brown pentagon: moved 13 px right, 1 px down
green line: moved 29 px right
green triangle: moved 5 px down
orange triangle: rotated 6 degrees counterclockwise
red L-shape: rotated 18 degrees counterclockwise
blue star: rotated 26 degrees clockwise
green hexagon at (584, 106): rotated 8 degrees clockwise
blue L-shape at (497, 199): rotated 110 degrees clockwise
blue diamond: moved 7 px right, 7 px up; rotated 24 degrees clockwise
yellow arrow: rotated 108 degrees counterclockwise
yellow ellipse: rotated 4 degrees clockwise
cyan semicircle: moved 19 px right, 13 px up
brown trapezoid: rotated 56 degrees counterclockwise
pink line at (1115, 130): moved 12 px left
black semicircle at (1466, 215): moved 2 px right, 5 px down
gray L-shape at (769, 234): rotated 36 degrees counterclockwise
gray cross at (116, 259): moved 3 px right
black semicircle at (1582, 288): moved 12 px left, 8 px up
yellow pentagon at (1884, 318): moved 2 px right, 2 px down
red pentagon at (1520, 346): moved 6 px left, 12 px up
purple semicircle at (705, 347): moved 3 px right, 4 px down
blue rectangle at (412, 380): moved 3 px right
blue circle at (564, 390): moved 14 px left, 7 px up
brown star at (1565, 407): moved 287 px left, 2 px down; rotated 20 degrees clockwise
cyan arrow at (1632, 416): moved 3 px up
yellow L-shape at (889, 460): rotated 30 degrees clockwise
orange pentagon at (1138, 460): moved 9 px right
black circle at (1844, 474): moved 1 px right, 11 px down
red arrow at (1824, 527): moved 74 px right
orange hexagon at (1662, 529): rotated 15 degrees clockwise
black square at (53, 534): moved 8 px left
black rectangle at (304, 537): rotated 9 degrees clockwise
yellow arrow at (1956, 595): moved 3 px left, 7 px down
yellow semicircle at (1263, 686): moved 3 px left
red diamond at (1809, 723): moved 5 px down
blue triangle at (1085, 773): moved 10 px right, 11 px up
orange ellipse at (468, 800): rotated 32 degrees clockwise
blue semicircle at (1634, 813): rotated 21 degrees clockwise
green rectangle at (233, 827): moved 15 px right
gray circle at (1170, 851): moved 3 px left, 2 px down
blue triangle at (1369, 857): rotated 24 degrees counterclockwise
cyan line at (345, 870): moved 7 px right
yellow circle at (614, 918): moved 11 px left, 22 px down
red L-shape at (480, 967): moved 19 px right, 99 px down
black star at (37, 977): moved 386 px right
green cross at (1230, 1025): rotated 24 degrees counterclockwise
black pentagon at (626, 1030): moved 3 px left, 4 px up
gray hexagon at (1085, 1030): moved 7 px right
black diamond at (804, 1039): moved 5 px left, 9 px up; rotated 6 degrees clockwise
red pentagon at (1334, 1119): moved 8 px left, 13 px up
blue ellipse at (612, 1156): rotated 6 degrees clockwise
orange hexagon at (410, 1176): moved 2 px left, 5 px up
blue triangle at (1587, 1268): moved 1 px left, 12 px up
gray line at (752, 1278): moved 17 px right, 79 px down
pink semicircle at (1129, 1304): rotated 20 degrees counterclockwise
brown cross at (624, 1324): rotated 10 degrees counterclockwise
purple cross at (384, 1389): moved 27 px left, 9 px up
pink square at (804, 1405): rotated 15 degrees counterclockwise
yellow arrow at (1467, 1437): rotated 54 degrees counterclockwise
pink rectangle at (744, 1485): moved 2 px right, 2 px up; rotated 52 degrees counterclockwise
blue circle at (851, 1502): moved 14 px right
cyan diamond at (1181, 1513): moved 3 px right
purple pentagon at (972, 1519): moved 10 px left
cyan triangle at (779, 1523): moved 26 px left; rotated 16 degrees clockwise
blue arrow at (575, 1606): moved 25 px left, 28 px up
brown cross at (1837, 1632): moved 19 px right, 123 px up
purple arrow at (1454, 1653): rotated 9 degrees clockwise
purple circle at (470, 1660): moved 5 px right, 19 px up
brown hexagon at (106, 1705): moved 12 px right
◆ ◆ ◆ ◆ ◆
▶ [Work task]
Every line above is to be transcribed exactly.

▶ [Solved problem]
brown pentagon: moved 13 px right, 1 px down
green line: moved 29 px right
green triangle: moved 5 px down
orange triangle: rotated 6 degrees counterclockwise
red L-shape: rotated 18 degrees counterclockwise
blue star: rotated 26 degrees clockwise
green hexagon at (584, 106): rotated 8 degrees clockwise
blue L-shape at (497, 199): rotated 110 degrees clockwise
blue diamond: moved 7 px right, 7 px up; rotated 24 degrees clockwise
yellow arrow: rotated 108 degrees counterclockwise
yellow ellipse: rotated 4 degrees clockwise
cyan semicircle: moved 19 px right, 13 px up
brown trapezoid: rotated 56 degrees counterclockwise
pink line at (1115, 130): moved 12 px left
black semicircle at (1466, 215): moved 2 px right, 5 px down
gray L-shape at (769, 234): rotated 36 degrees counterclockwise
gray cross at (116, 259): moved 3 px right
black semicircle at (1582, 288): moved 12 px left, 8 px up
yellow pentagon at (1884, 318): moved 2 px right, 2 px down
red pentagon at (1520, 346): moved 6 px left, 12 px up
purple semicircle at (705, 347): moved 3 px right, 4 px down
blue rectangle at (412, 380): moved 3 px right
blue circle at (564, 390): moved 14 px left, 7 px up
brown star at (1565, 407): moved 287 px left, 2 px down; rotated 20 degrees clockwise
cyan arrow at (1632, 416): moved 3 px up
yellow L-shape at (889, 460): rotated 30 degrees clockwise
orange pentagon at (1138, 460): moved 9 px right
black circle at (1844, 474): moved 1 px right, 11 px down
red arrow at (1824, 527): moved 74 px right
orange hexagon at (1662, 529): rotated 15 degrees clockwise
black square at (53, 534): moved 8 px left
black rectangle at (304, 537): rotated 9 degrees clockwise
yellow arrow at (1956, 595): moved 3 px left, 7 px down
yellow semicircle at (1263, 686): moved 3 px left
red diamond at (1809, 723): moved 5 px down
blue triangle at (1085, 773): moved 10 px right, 11 px up
orange ellipse at (468, 800): rotated 32 degrees clockwise
blue semicircle at (1634, 813): rotated 21 degrees clockwise
green rectangle at (233, 827): moved 15 px right
gray circle at (1170, 851): moved 3 px left, 2 px down
blue triangle at (1369, 857): rotated 24 degrees counterclockwise
cyan line at (345, 870): moved 7 px right
yellow circle at (614, 918): moved 11 px left, 22 px down
red L-shape at (480, 967): moved 19 px right, 99 px down
black star at (37, 977): moved 386 px right
green cross at (1230, 1025): rotated 24 degrees counterclockwise
black pentagon at (626, 1030): moved 3 px left, 4 px up
gray hexagon at (1085, 1030): moved 7 px right
black diamond at (804, 1039): moved 5 px left, 9 px up; rotated 6 degrees clockwise
red pentagon at (1334, 1119): moved 8 px left, 13 px up
blue ellipse at (612, 1156): rotated 6 degrees clockwise
orange hexagon at (410, 1176): moved 2 px left, 5 px up
blue triangle at (1587, 1268): moved 1 px left, 12 px up
gray line at (752, 1278): moved 17 px right, 79 px down
pink semicircle at (1129, 1304): rotated 20 degrees counterclockwise
brown cross at (624, 1324): rotated 10 degrees counterclockwise
purple cross at (384, 1389): moved 27 px left, 9 px up
pink square at (804, 1405): rotated 15 degrees counterclockwise
yellow arrow at (1467, 1437): rotated 54 degrees counterclockwise
pink rectangle at (744, 1485): moved 2 px right, 2 px up; rotated 52 degrees counterclockwise
blue circle at (851, 1502): moved 14 px right
cyan diamond at (1181, 1513): moved 3 px right
purple pentagon at (972, 1519): moved 10 px left
cyan triangle at (779, 1523): moved 26 px left; rotated 16 degrees clockwise
blue arrow at (575, 1606): moved 25 px left, 28 px up
brown cross at (1837, 1632): moved 19 px right, 123 px up
purple arrow at (1454, 1653): rotated 9 degrees clockwise
purple circle at (470, 1660): moved 5 px right, 19 px up
brown hexagon at (106, 1705): moved 12 px right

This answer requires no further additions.